*** DATA ***
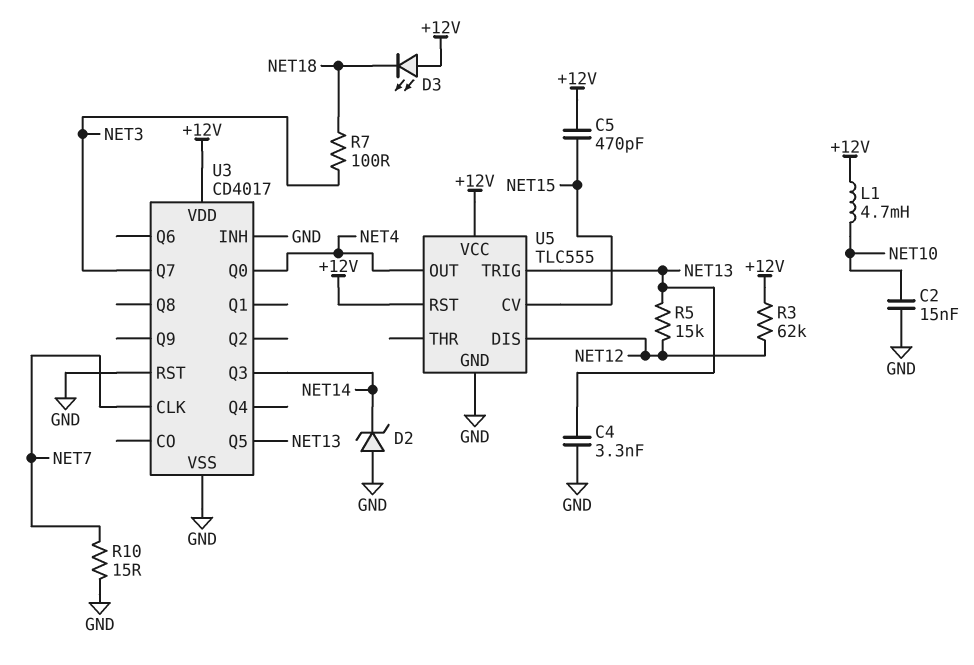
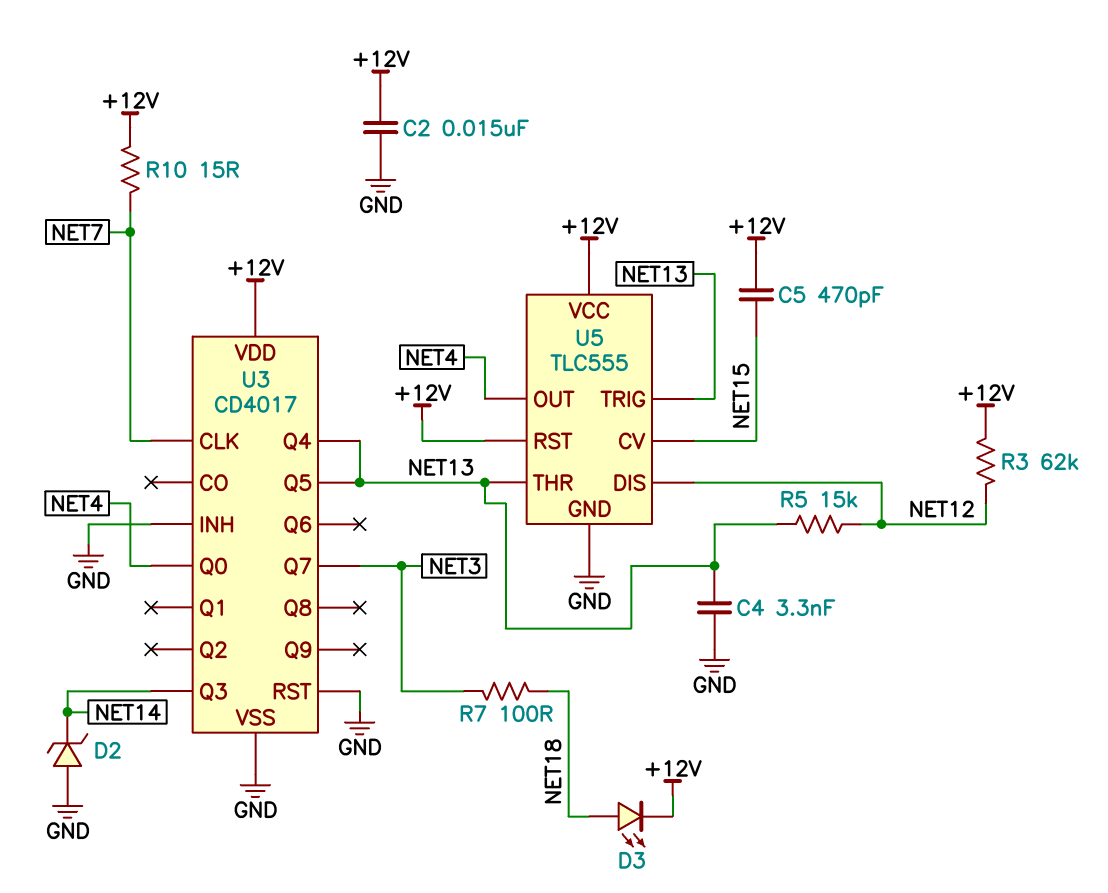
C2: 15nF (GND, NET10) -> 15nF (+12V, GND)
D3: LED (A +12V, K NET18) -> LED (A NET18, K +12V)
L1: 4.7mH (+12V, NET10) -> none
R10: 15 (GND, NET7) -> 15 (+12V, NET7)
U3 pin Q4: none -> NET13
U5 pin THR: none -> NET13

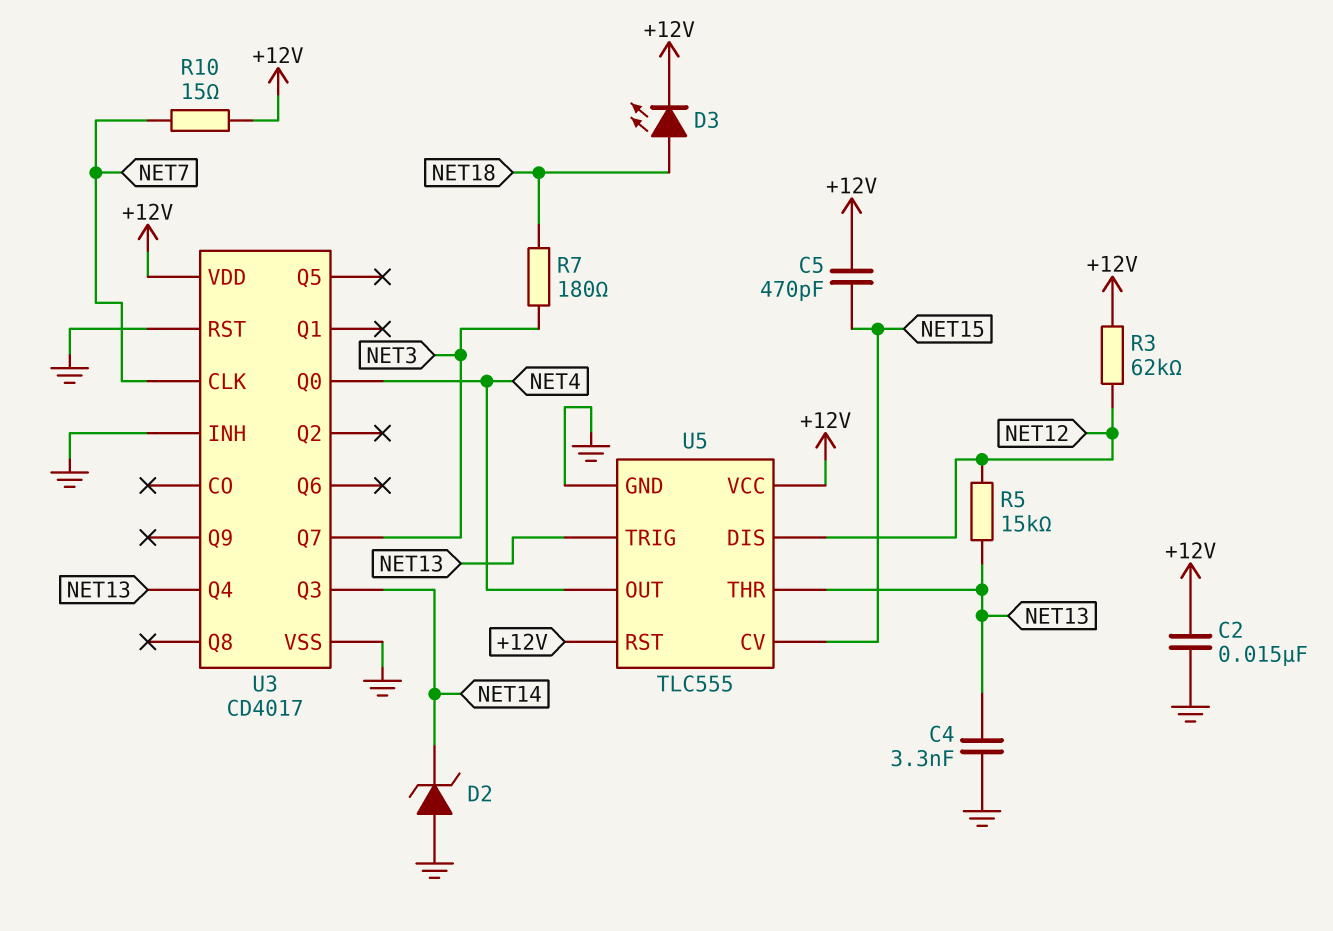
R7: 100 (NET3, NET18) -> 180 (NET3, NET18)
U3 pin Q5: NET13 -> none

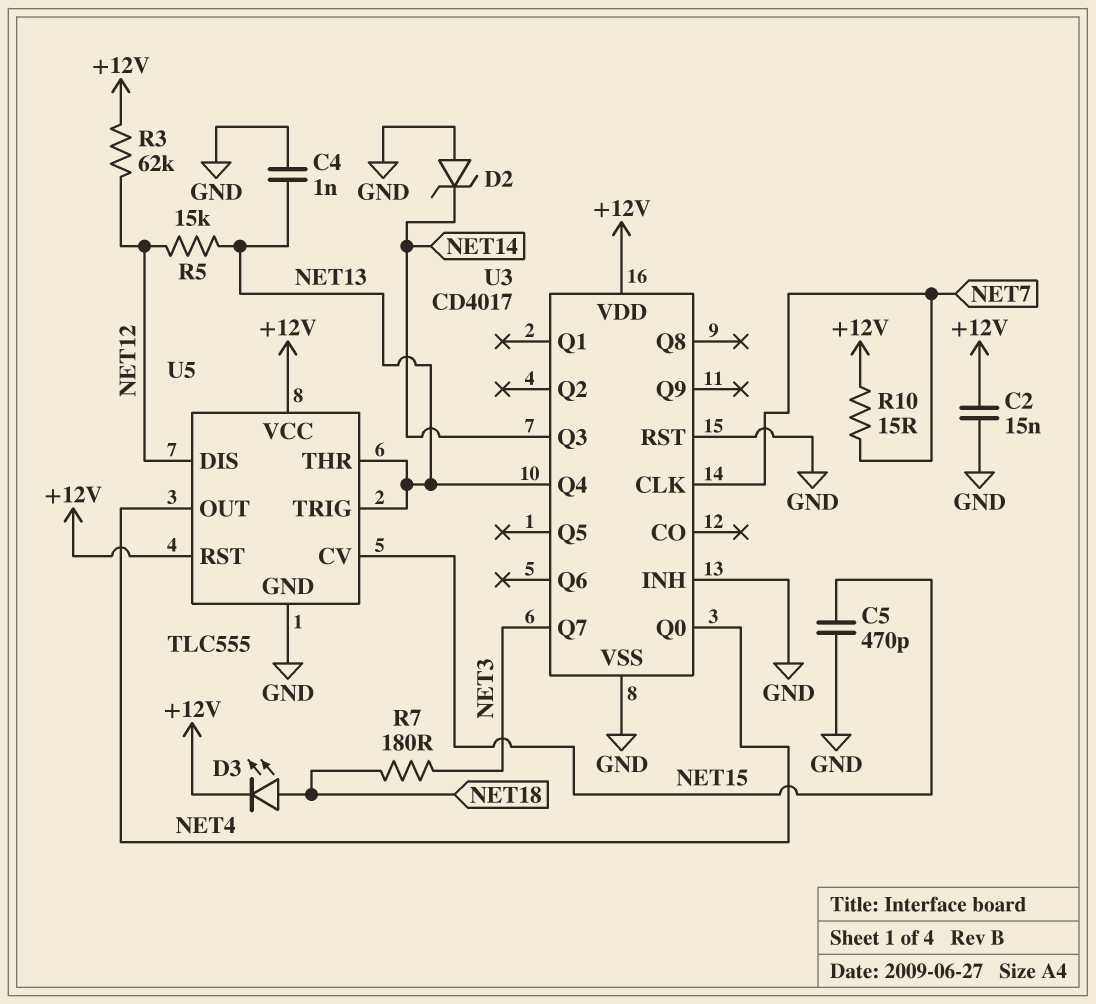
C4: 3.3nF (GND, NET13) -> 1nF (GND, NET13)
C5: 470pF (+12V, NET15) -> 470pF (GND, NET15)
***
*** DATA ***
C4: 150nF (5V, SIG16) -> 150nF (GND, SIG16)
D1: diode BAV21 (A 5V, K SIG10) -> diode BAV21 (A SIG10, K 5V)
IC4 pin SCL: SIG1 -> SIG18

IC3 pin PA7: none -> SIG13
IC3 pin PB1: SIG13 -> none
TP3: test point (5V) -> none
***
WORK ORDER: Could you repeat exactly the lines above from the line with "IC4 pin SCL: SIG1 -> SIG18" up to and including the line with "TP3: test point (5V) -> none", and only those?

THE COMPLETED TASK:
IC4 pin SCL: SIG1 -> SIG18

IC3 pin PA7: none -> SIG13
IC3 pin PB1: SIG13 -> none
TP3: test point (5V) -> none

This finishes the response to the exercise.